Below are some records; find each line that carries the word "green" and copy it.

Data records:

= Beginning of Section =

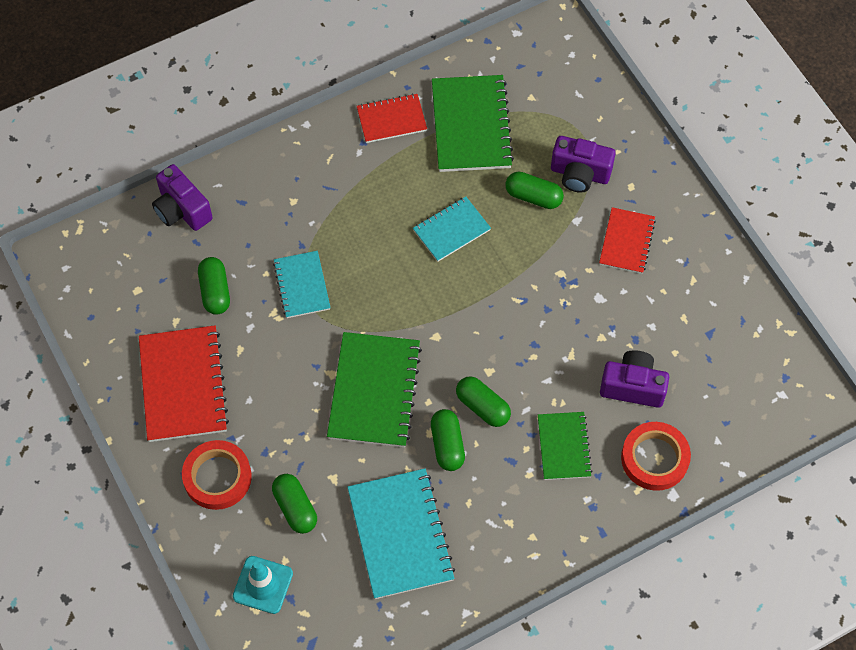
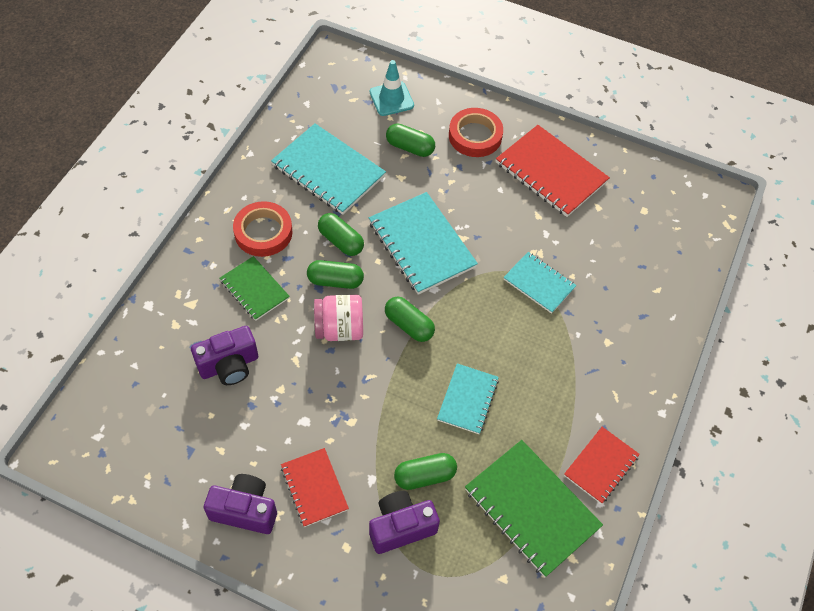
camera: 140 degrees right, 5 degrees down
(182, 210) = (677, 282): purple camera -> purple camera (245, 510)
(215, 291) = (593, 241): green capsule -> green capsule (409, 325)
(374, 391) = (421, 245): green notebook -> turquoise notebook
(512, 358) = (339, 329): none -> pink jar
(654, 458) = (178, 322): red tape -> red tape (263, 232)

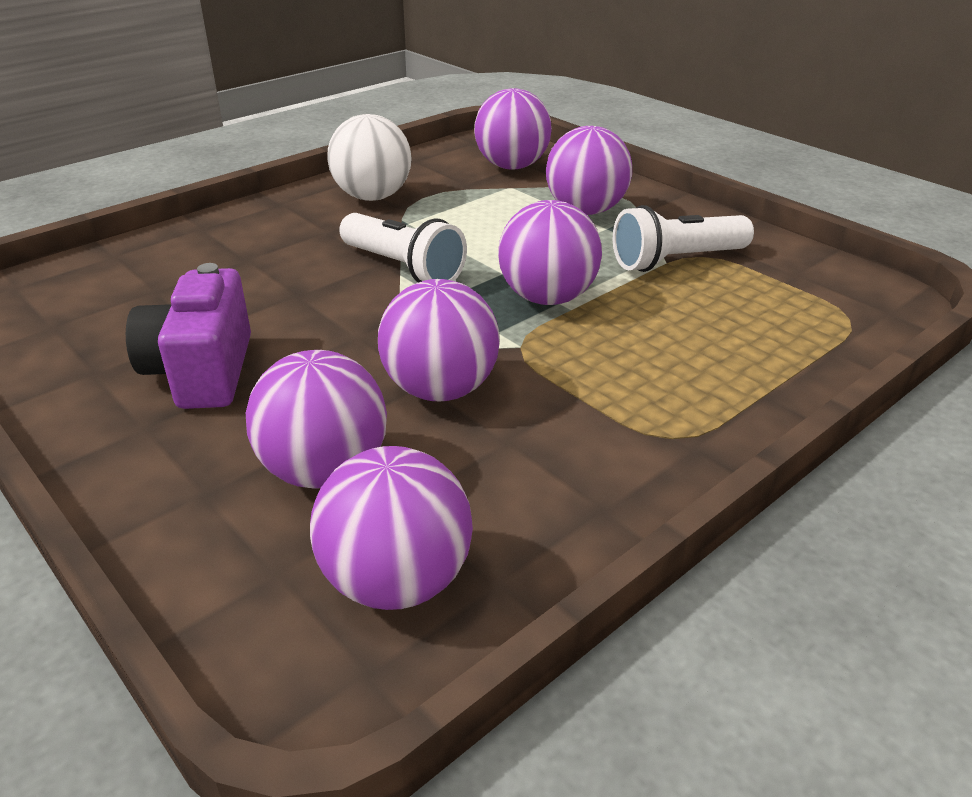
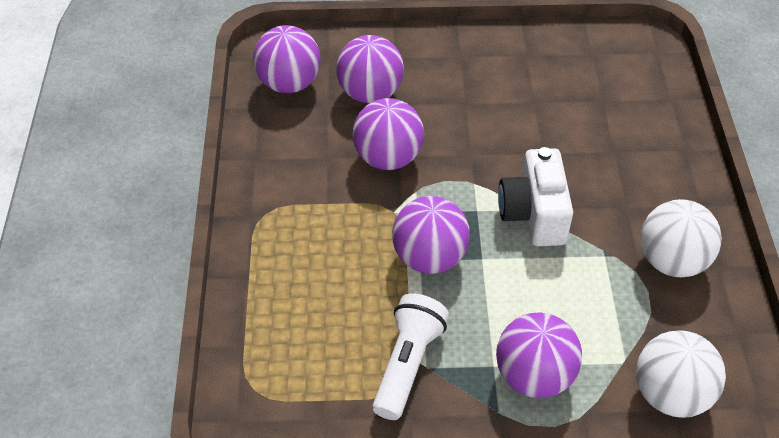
camera: 130 degrees right, 15 degrees up
(202, 372) = (490, 87): purple camera -> none
(403, 268) = (534, 214): white flashlight -> white camera
(512, 166) = (670, 394): purple ball -> white ball

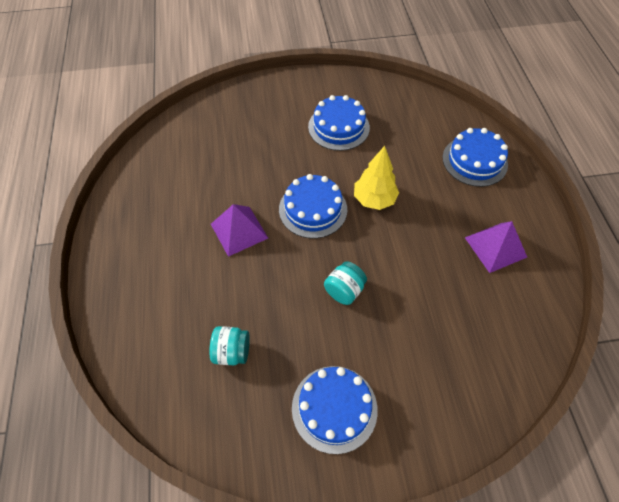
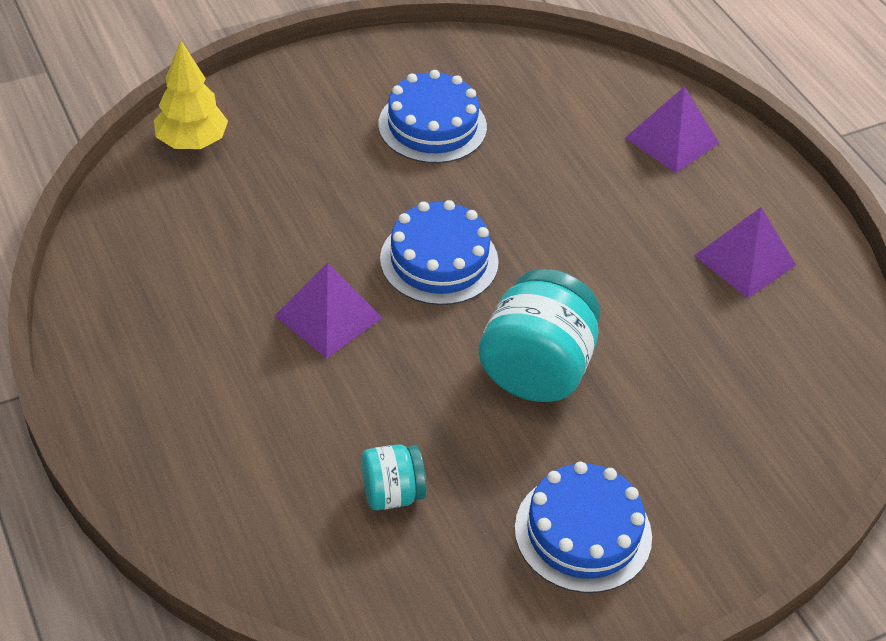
camera: 20 degrees left, 10 degrees down
(344, 290) = (536, 369): turquoise jar -> turquoise jar, size x1.84
(374, 199) = (533, 227): yellow tree -> yellow tree (192, 142)
(474, 161) = (672, 140): blue cake -> purple pyramid

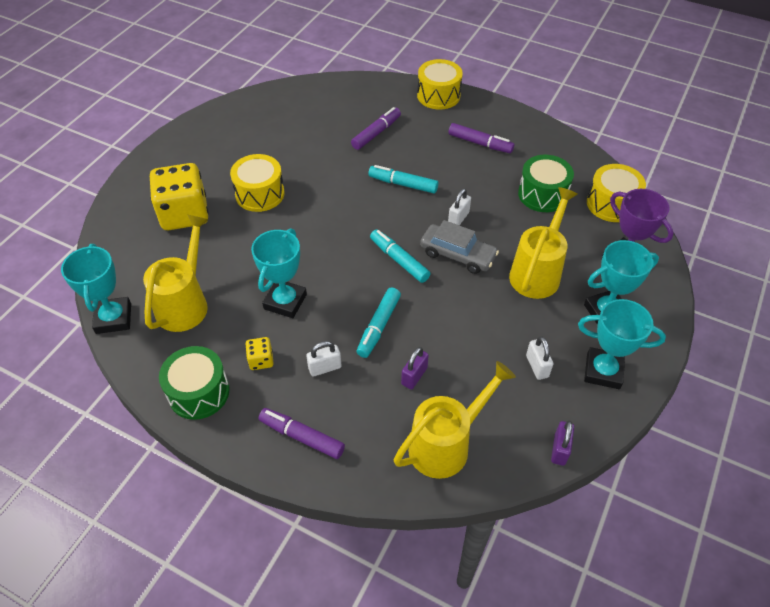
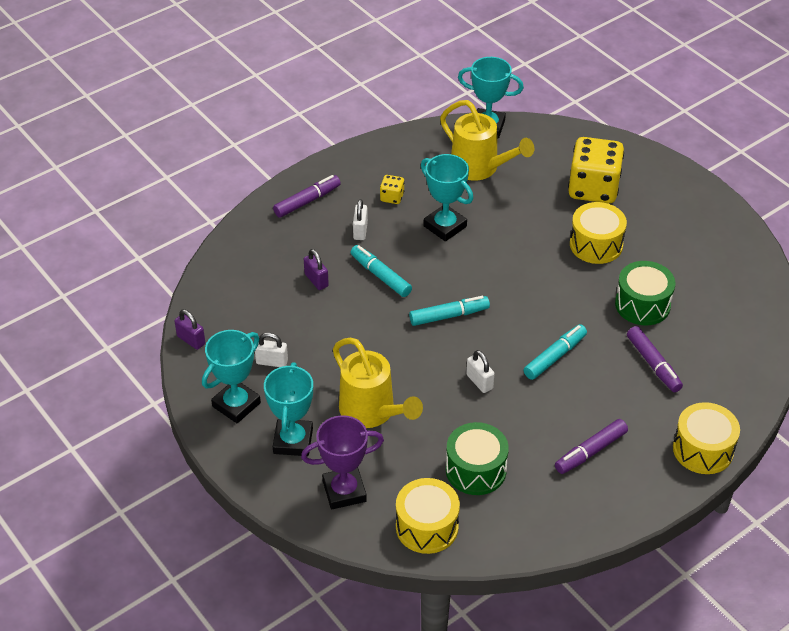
camera: 115 degrees right, 5 degrees down
(199, 392) = (384, 158): green drum -> green drum (642, 305)
(446, 444) = (244, 276): yellow watering can -> none
(457, 255) = (430, 361): grey car -> none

= End of Section =

• [REPLY TO THE EXERCISE]
(215, 291) = (593, 241): green capsule -> green capsule (409, 325)
(374, 391) = (421, 245): green notebook -> turquoise notebook
(199, 392) = (384, 158): green drum -> green drum (642, 305)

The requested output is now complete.